Extracted information section start

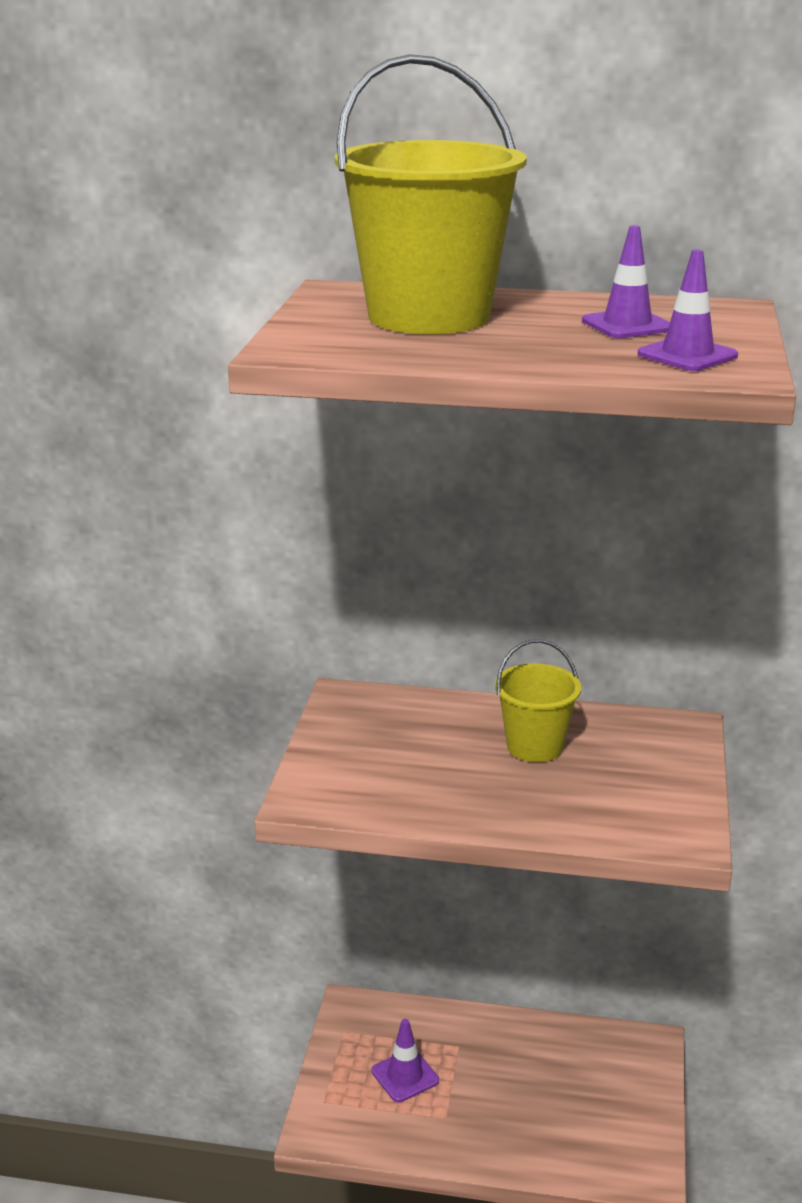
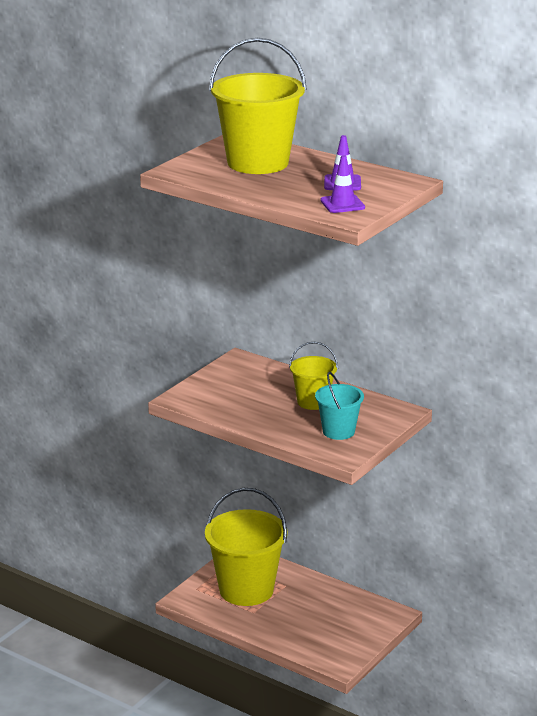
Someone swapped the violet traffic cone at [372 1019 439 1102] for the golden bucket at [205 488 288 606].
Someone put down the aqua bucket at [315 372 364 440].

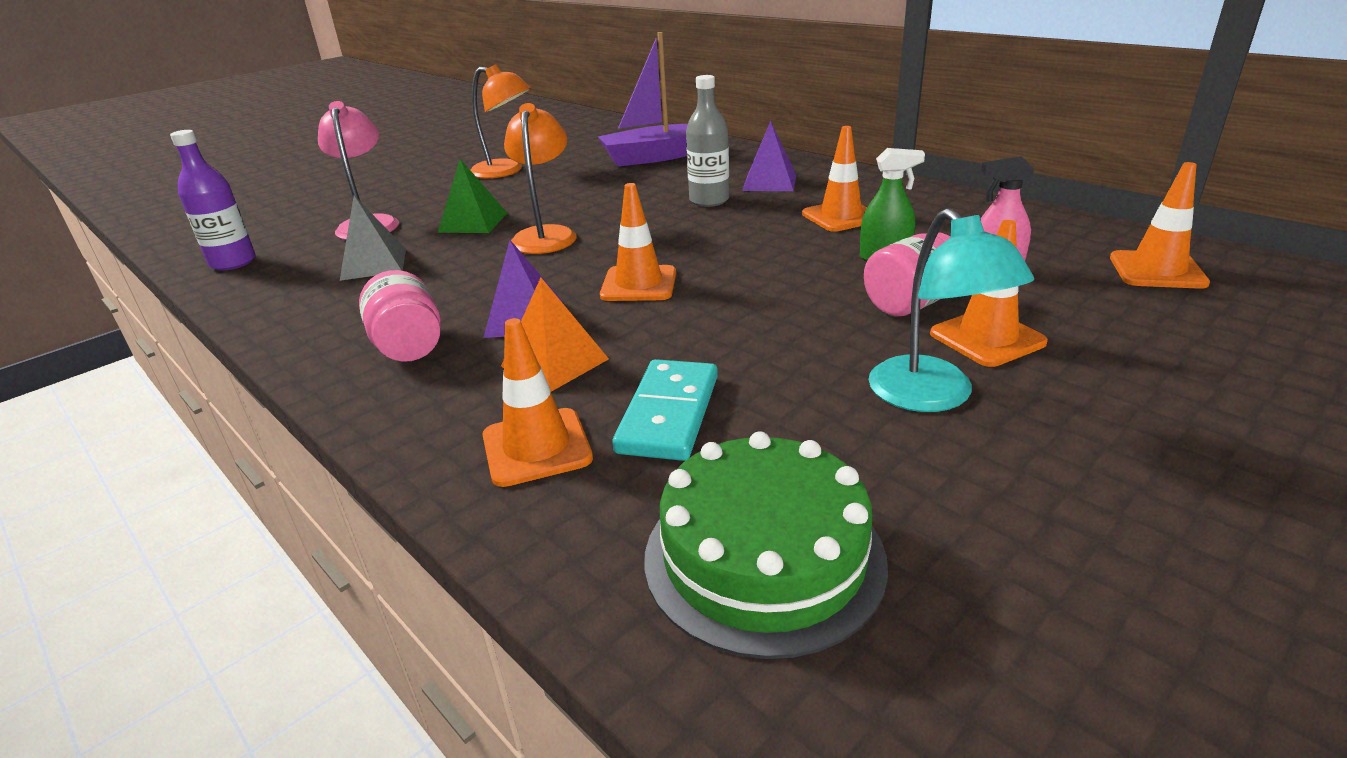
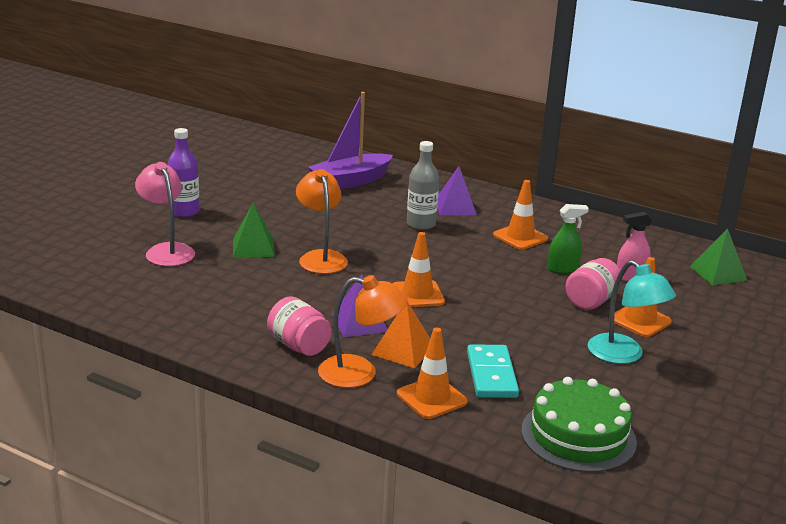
Someone carried the violet drink bottle from [170 130 255 270] to [167 128 200 218].
Someone carried the bright orange lamp from [471 64 531 179] to [318 275 408 388].
Someone swapped the bright orange traffic cone at [1110 162 1210 289] for the leaf-green pyramid shape at [690 229 748 285].
Someone took away the gray pyramid shape at [340 195 406 281].

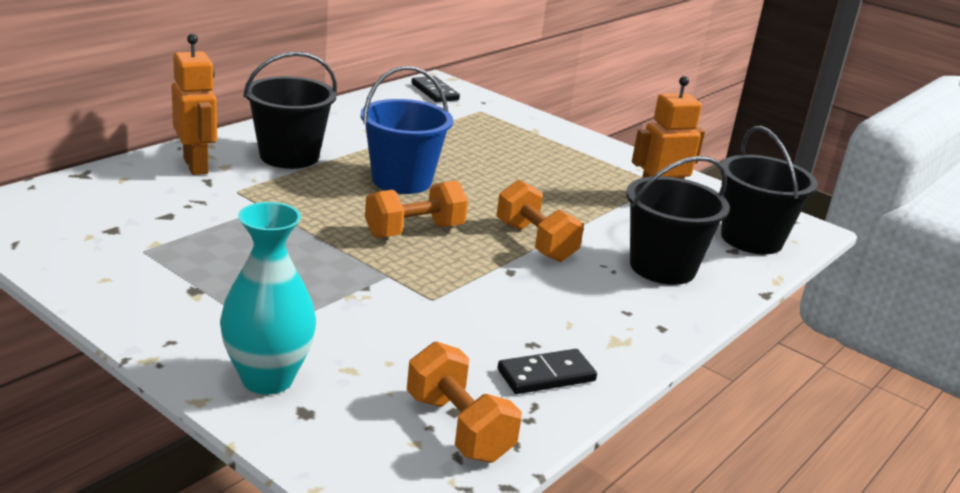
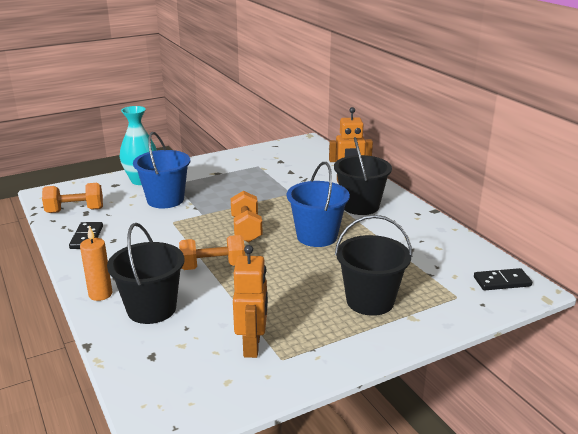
Someone put down the bright orange candle at [80 226 112 301].
Someone put down the blue bucket at [133 132 190 208].
Someone carried the ebony bucket from [721 126 818 254] to [335 215 412 316].

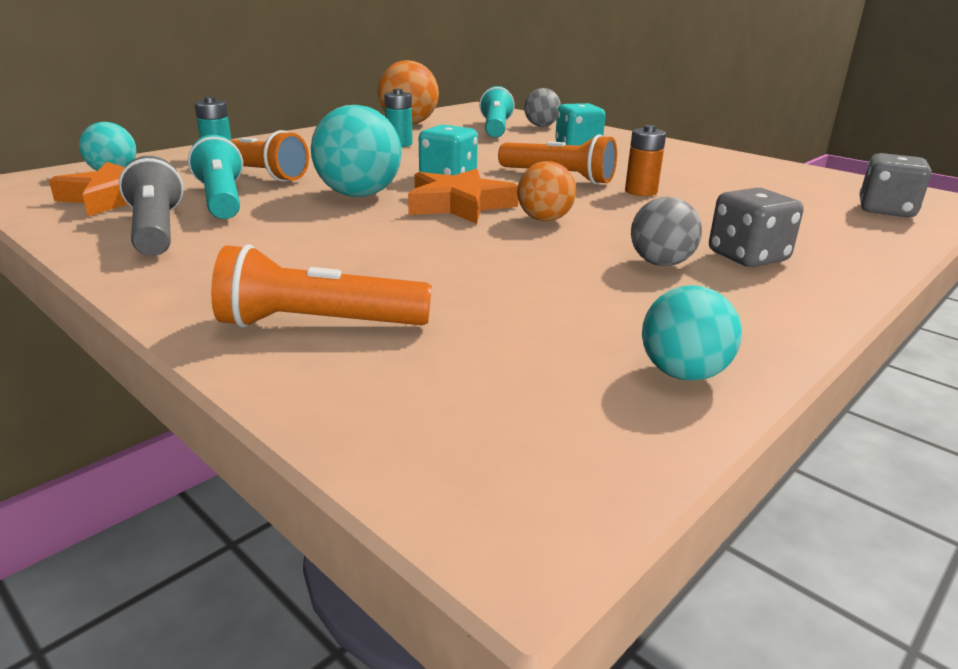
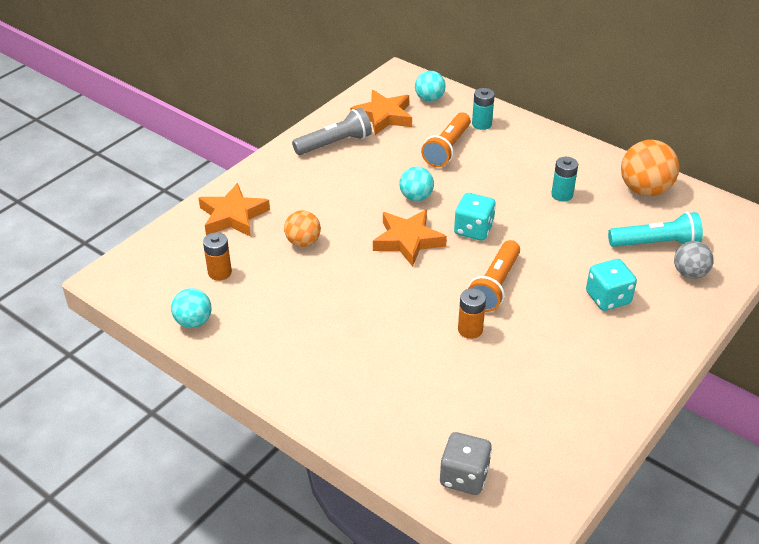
Someone swapped the bright orange torch at [211 244 432 328] for the bright orange star at [198 183 270 237].
Someone put down the bright orange power cell at [203 232 232 281].
Someone carried the bright orange ball from [517 161 576 221] to [284 210 321 247].
Someone scaled the aqua ball at [311 105 402 197] by 0.61.
Someone took away the aqua torch at [188 135 243 219].
Someone took away the gray ball at [631 197 702 266].
Someone took away the gray game die at [709 188 803 267].

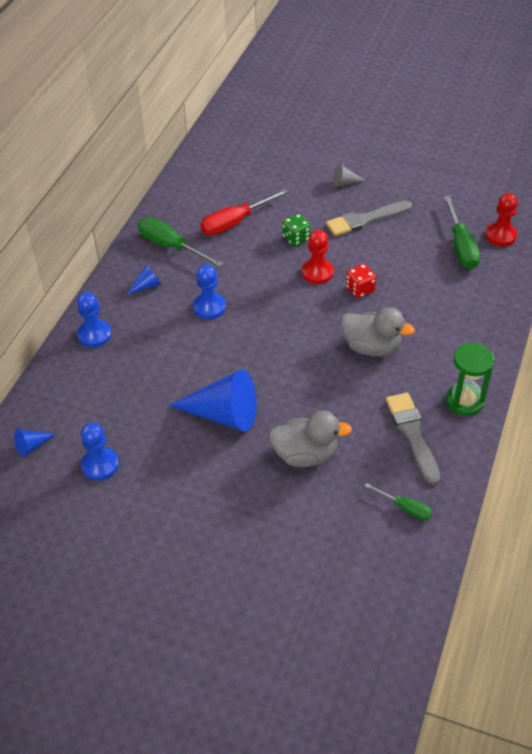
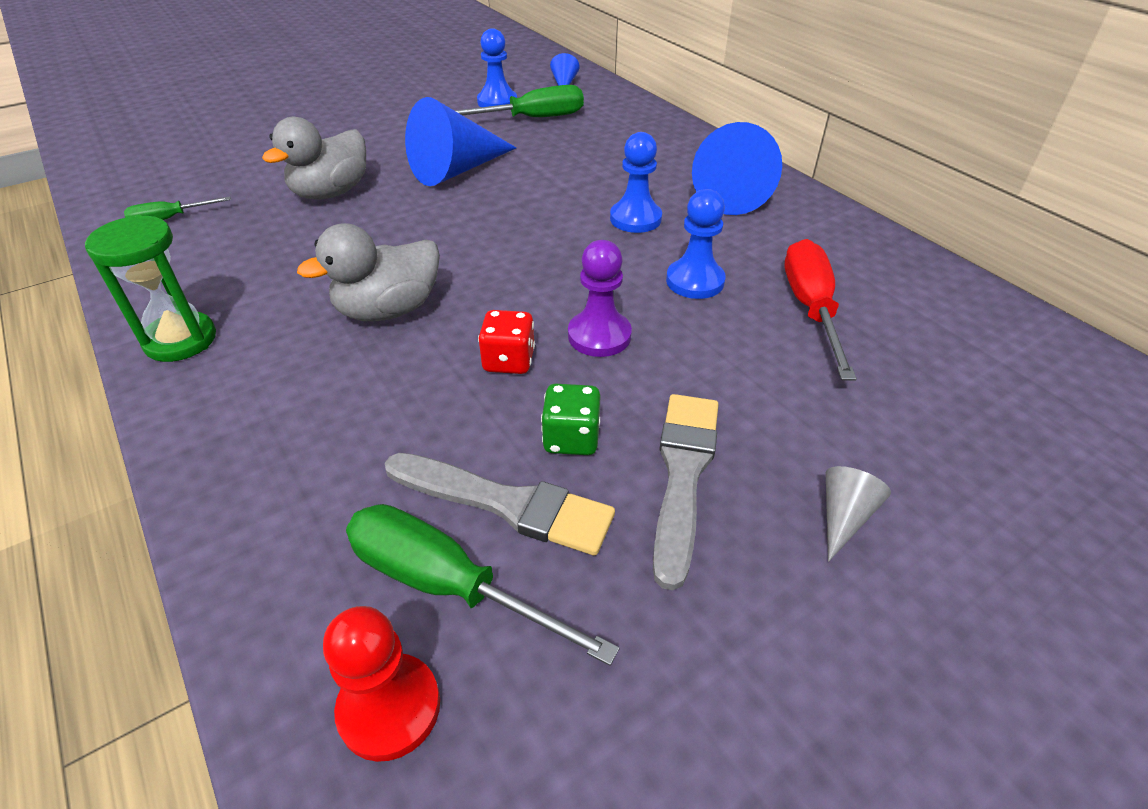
Someone carried the gray brush from [386 393 440 485] to [385 453 615 556].
Someone carried the leaf-green hand screwdriver from [138 217 223 267] to [456 85 584 117].
Someone carried the leaf-green game die from [282 214 311 246] to [541 384 601 455].
Someone repainted the scarlet game pawn at [302 230 334 284], which became the violet game pawn at [568 240 632 357].
Someone carried the blue game pawn from [77 292 111 347] to [666 189 726 299].
Someone scaled the blue cone at [127 264 161 295] by 2.20.

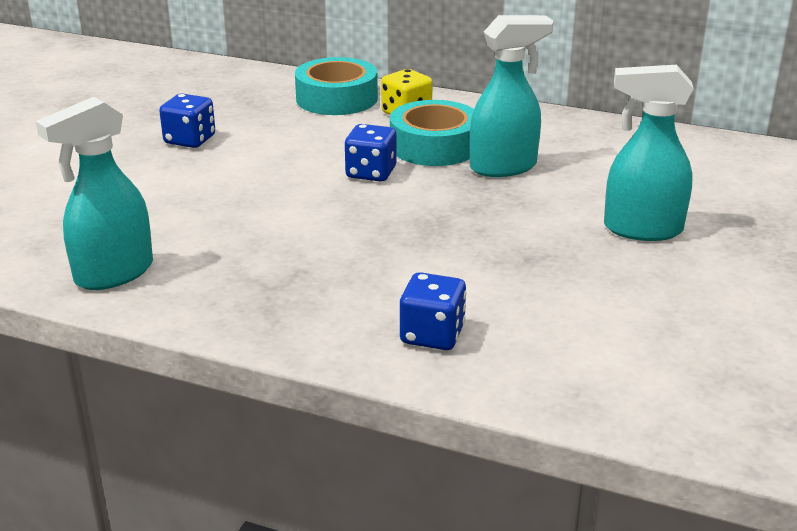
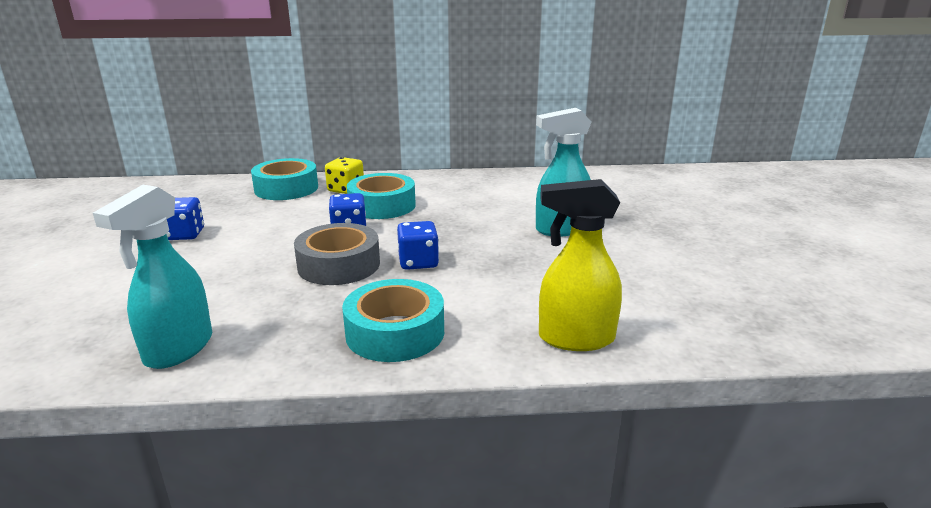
Someone put down the gray tape at [294 223 380 285].
Someone put down the aqua tape at [342 279 444 362].
Someone carried the blue game die from [400 272 466 350] to [397 221 439 270].
Someone put down the golden sprayer at [539 179 622 351].
Someone took away the aqua sprayer at [470 15 553 177].

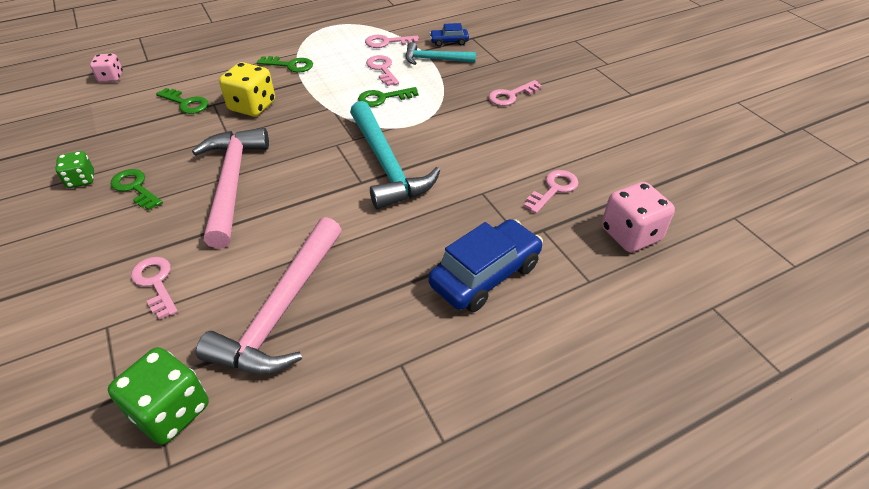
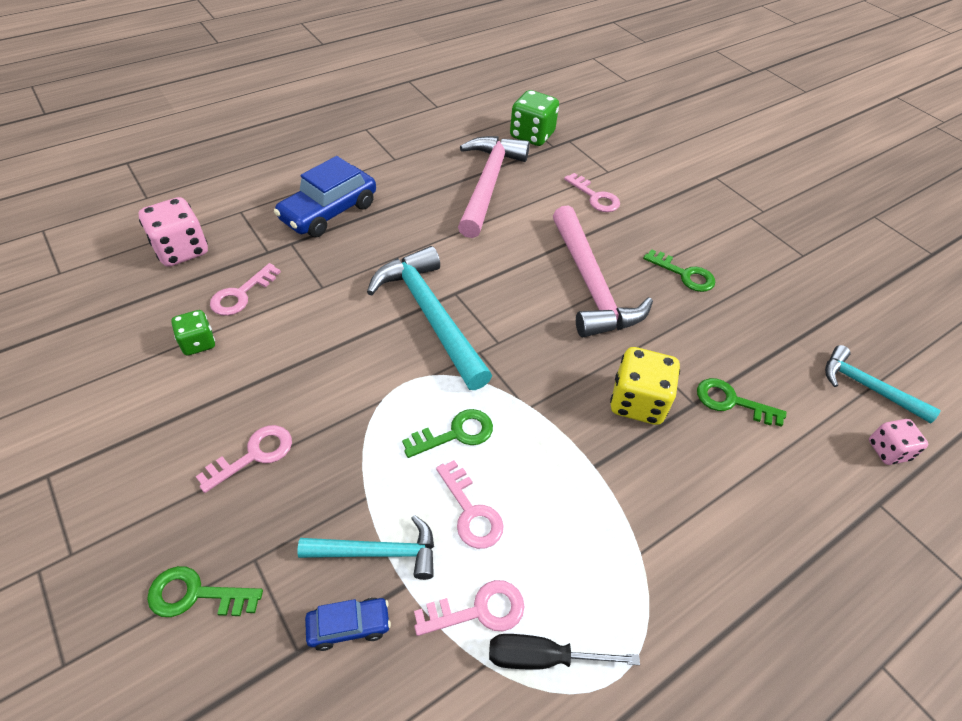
Someone carried the leaf-green key from [257 56 313 73] to [147 566 263 617].
Someone carried the leaf-green game die from [55 151 94 188] to [171 310 215 356].
Someone put down the ebony hand screwdriver at [489 634 640 670].
Someone put down the aqua claw hammer at [825 345 941 423].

Extracted information section end

Every entry above should be written out again verbatim, with no pictures included.

Someone swapped the violet traffic cone at [372 1019 439 1102] for the golden bucket at [205 488 288 606].
Someone put down the aqua bucket at [315 372 364 440].

Someone carried the violet drink bottle from [170 130 255 270] to [167 128 200 218].
Someone carried the bright orange lamp from [471 64 531 179] to [318 275 408 388].
Someone swapped the bright orange traffic cone at [1110 162 1210 289] for the leaf-green pyramid shape at [690 229 748 285].
Someone took away the gray pyramid shape at [340 195 406 281].

Someone put down the bright orange candle at [80 226 112 301].
Someone put down the blue bucket at [133 132 190 208].
Someone carried the ebony bucket from [721 126 818 254] to [335 215 412 316].

Someone swapped the bright orange torch at [211 244 432 328] for the bright orange star at [198 183 270 237].
Someone put down the bright orange power cell at [203 232 232 281].
Someone carried the bright orange ball from [517 161 576 221] to [284 210 321 247].
Someone scaled the aqua ball at [311 105 402 197] by 0.61.
Someone took away the aqua torch at [188 135 243 219].
Someone took away the gray ball at [631 197 702 266].
Someone took away the gray game die at [709 188 803 267].

Someone carried the gray brush from [386 393 440 485] to [385 453 615 556].
Someone carried the leaf-green hand screwdriver from [138 217 223 267] to [456 85 584 117].
Someone carried the leaf-green game die from [282 214 311 246] to [541 384 601 455].
Someone repainted the scarlet game pawn at [302 230 334 284], which became the violet game pawn at [568 240 632 357].
Someone carried the blue game pawn from [77 292 111 347] to [666 189 726 299].
Someone scaled the blue cone at [127 264 161 295] by 2.20.

Someone put down the gray tape at [294 223 380 285].
Someone put down the aqua tape at [342 279 444 362].
Someone carried the blue game die from [400 272 466 350] to [397 221 439 270].
Someone put down the golden sprayer at [539 179 622 351].
Someone took away the aqua sprayer at [470 15 553 177].

Someone carried the leaf-green key from [257 56 313 73] to [147 566 263 617].
Someone carried the leaf-green game die from [55 151 94 188] to [171 310 215 356].
Someone put down the ebony hand screwdriver at [489 634 640 670].
Someone put down the aqua claw hammer at [825 345 941 423].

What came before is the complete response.